Task instructions: Report back each line of the data that contains the word "plus".

Recorded data:
▶

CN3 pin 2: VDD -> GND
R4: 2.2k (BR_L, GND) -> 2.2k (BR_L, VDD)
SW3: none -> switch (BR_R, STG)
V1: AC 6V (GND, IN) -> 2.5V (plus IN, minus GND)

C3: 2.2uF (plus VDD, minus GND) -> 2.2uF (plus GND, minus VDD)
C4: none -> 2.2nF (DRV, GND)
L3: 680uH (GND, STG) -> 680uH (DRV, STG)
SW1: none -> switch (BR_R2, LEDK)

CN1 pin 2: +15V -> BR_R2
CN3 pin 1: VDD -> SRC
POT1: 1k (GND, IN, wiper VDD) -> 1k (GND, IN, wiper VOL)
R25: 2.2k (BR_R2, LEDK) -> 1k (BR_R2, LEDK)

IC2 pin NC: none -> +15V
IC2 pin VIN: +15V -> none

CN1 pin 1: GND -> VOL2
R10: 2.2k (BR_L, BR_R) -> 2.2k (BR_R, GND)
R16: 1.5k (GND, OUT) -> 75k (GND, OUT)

◀

Written answer:
V1: AC 6V (GND, IN) -> 2.5V (plus IN, minus GND)
C3: 2.2uF (plus VDD, minus GND) -> 2.2uF (plus GND, minus VDD)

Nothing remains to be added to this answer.